Data excerpts
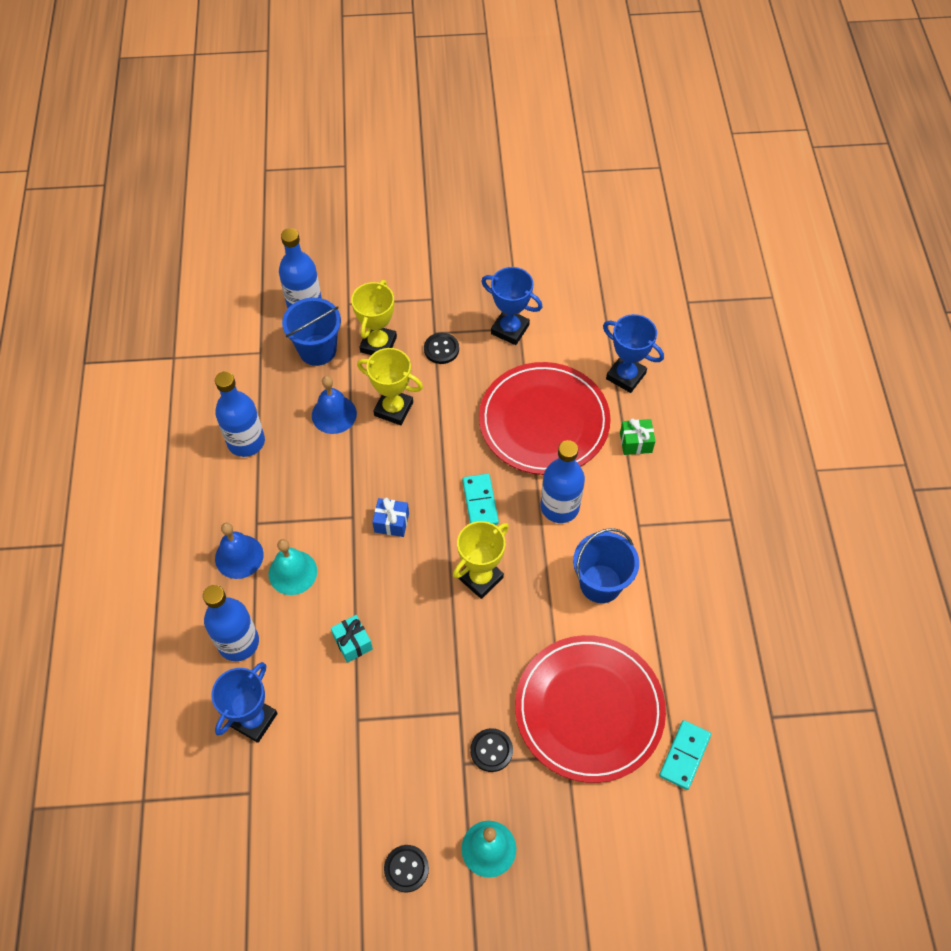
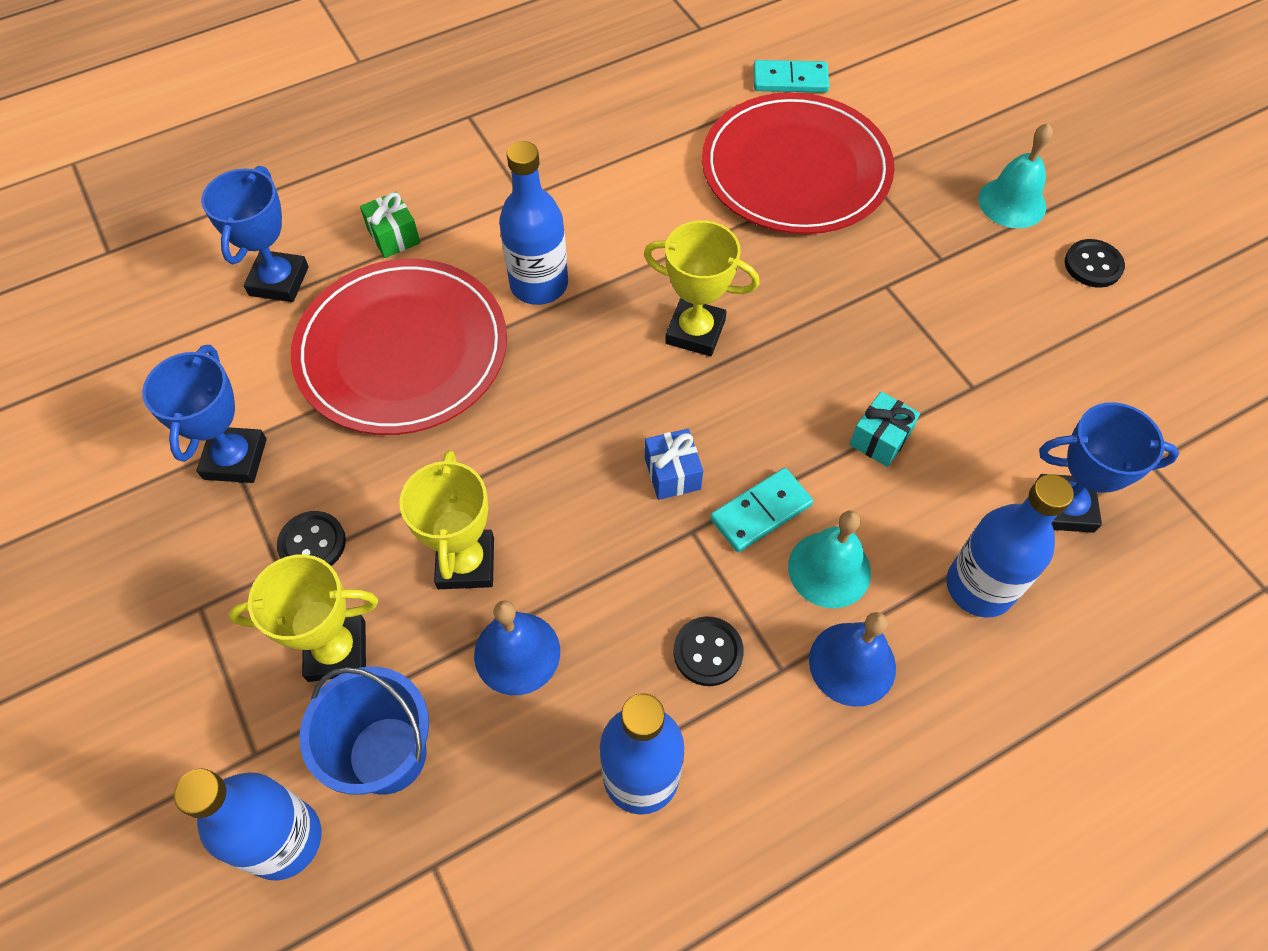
camera: 115 degrees left, 0 degrees up
turquoise domino [462,474,499,525] -> turquoise domino moved to [710,468,813,552]
black button [470,728,513,772] -> black button moved to [673,616,744,686]
blue bucket [573,528,639,603] -> none

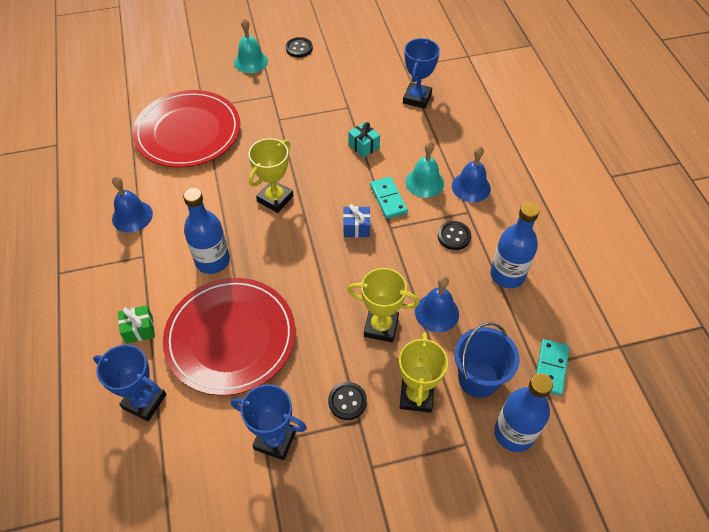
camera: 75 degrees left, 5 degrees down
turquoise domino [753,60,829,93] -> turquoise domino moved to [536,339,570,396]
blue bottle [947,474,1074,618] -> none
none -> blue bell [112,176,153,232]

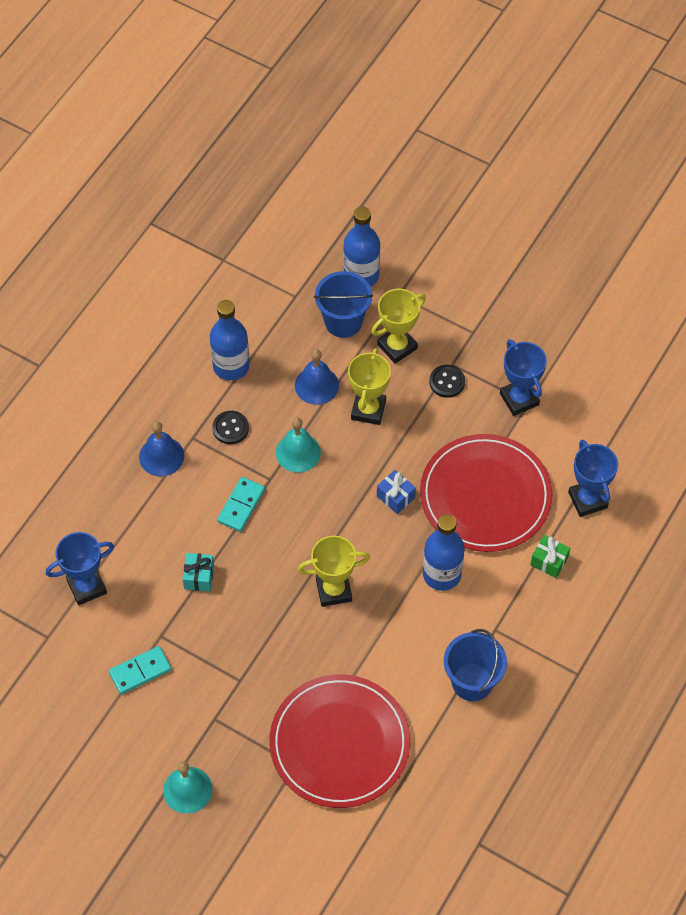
camera: 135 degrees left, 5 degrees up
blue bell [112,176,153,232] -> blue bucket [444,629,507,701]
black button [286,37,313,57] -> none
blue gift [343,204,370,238] -> blue gift moved to [377,470,416,514]
yellow trophy [347,268,420,342] -> yellow trophy turned 45 degrees clockwise [348,348,391,425]
turquoise bell [405,141,444,198] -> turquoise bell moved to [276,417,321,472]
turquoise domino [536,339,570,396] -> turquoise domino moved to [109,646,171,694]

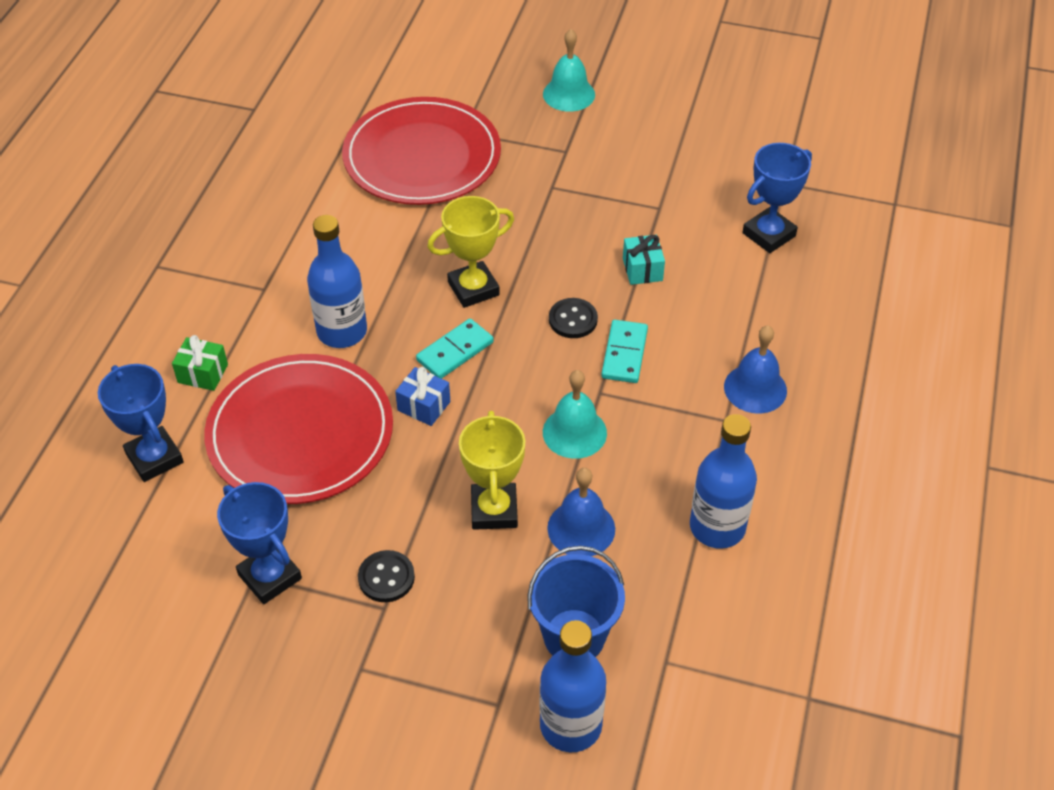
camera: 165 degrees right, 10 degrees down
turquoise domino [109,646,171,694] -> turquoise domino moved to [416,318,494,379]
black button [212,411,249,444] -> black button moved to [549,298,598,338]
yellow trophy [371,289,426,364] -> none
blue bucket [444,629,507,701] -> none

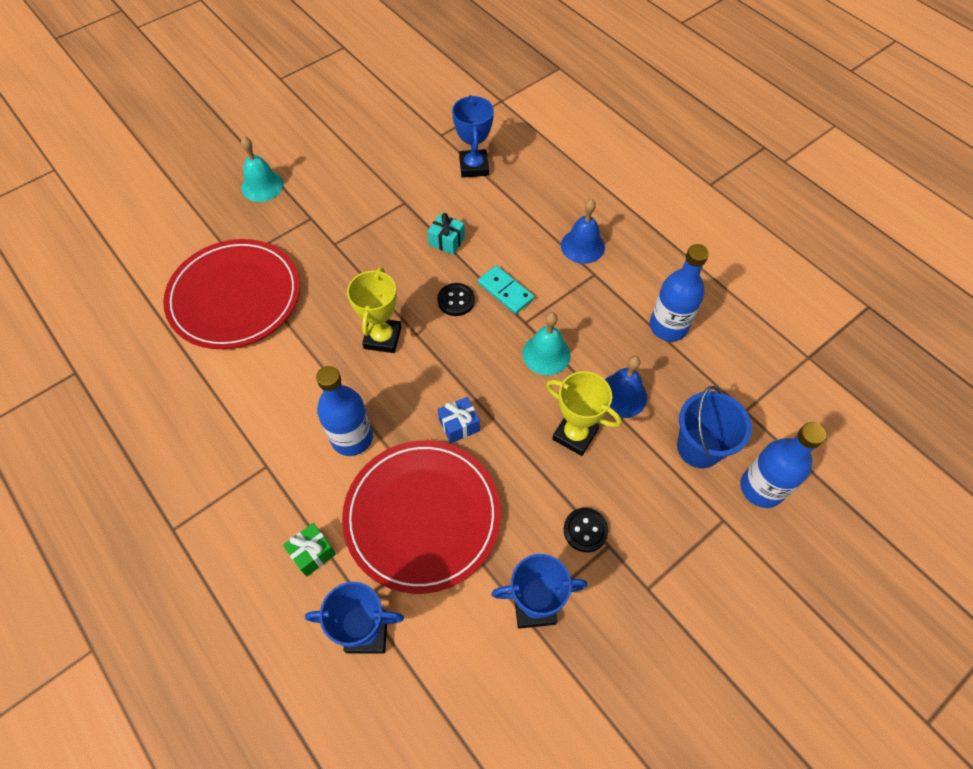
camera: 55 degrees left, 10 degrees up
turquoise domino [416,318,494,379] -> none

Problem
What's needed is an exact copy of every entry, free of pictures.

Exercise answer
camera: 115 degrees left, 0 degrees up
turquoise domino [462,474,499,525] -> turquoise domino moved to [710,468,813,552]
black button [470,728,513,772] -> black button moved to [673,616,744,686]
blue bucket [573,528,639,603] -> none

camera: 75 degrees left, 5 degrees down
turquoise domino [753,60,829,93] -> turquoise domino moved to [536,339,570,396]
blue bottle [947,474,1074,618] -> none
none -> blue bell [112,176,153,232]

camera: 135 degrees left, 5 degrees up
blue bell [112,176,153,232] -> blue bucket [444,629,507,701]
black button [286,37,313,57] -> none
blue gift [343,204,370,238] -> blue gift moved to [377,470,416,514]
yellow trophy [347,268,420,342] -> yellow trophy turned 45 degrees clockwise [348,348,391,425]
turquoise bell [405,141,444,198] -> turquoise bell moved to [276,417,321,472]
turquoise domino [536,339,570,396] -> turquoise domino moved to [109,646,171,694]

camera: 165 degrees right, 10 degrees down
turquoise domino [109,646,171,694] -> turquoise domino moved to [416,318,494,379]
black button [212,411,249,444] -> black button moved to [549,298,598,338]
yellow trophy [371,289,426,364] -> none
blue bucket [444,629,507,701] -> none

camera: 55 degrees left, 10 degrees up
turquoise domino [416,318,494,379] -> none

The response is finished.